▶ WHAT TO WORK ON
Please repeat the whole listing exactly, but leave out any picture it holds.

*** PROVIDED DATA Section Begins ***

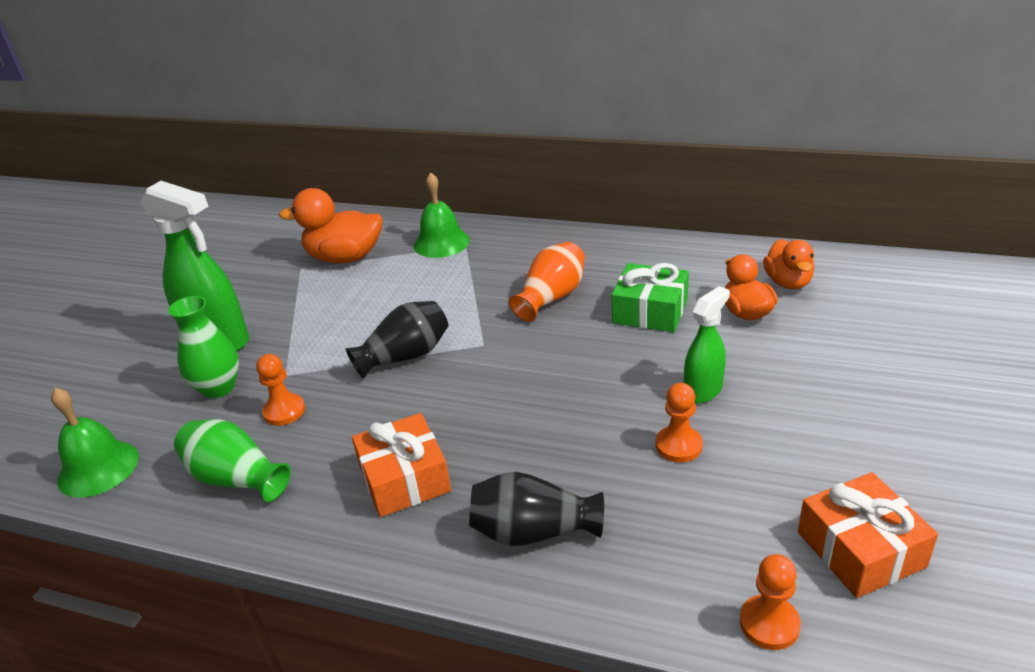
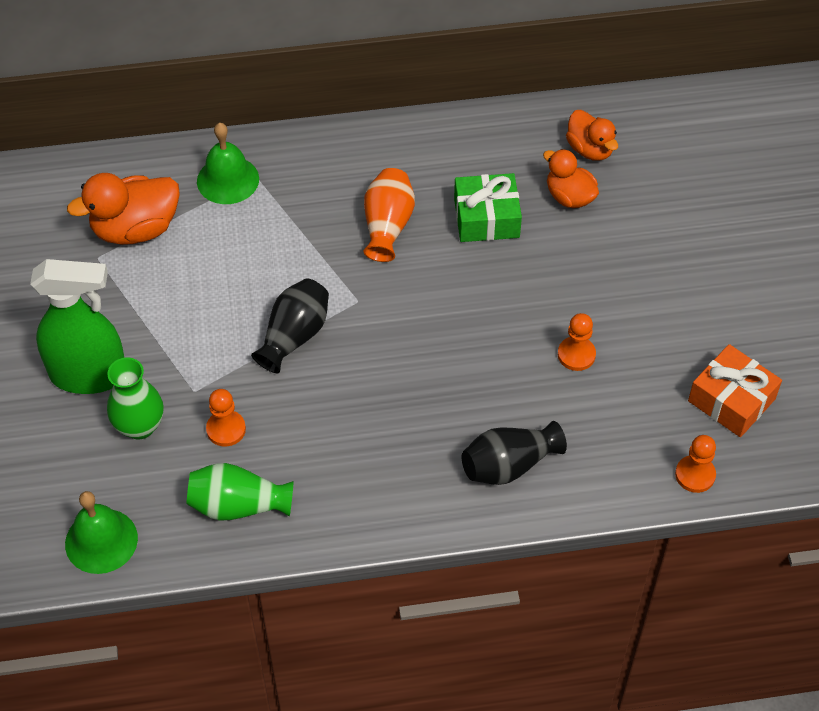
camera: 30 degrees left, 20 degrees up
orange gift [352,413,451,517] -> none
green spray bottle [684,286,730,404] -> none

*** PROVIDED DATA Section Ends ***

▶ WRITTEN REPLY
camera: 30 degrees left, 20 degrees up
orange gift [352,413,451,517] -> none
green spray bottle [684,286,730,404] -> none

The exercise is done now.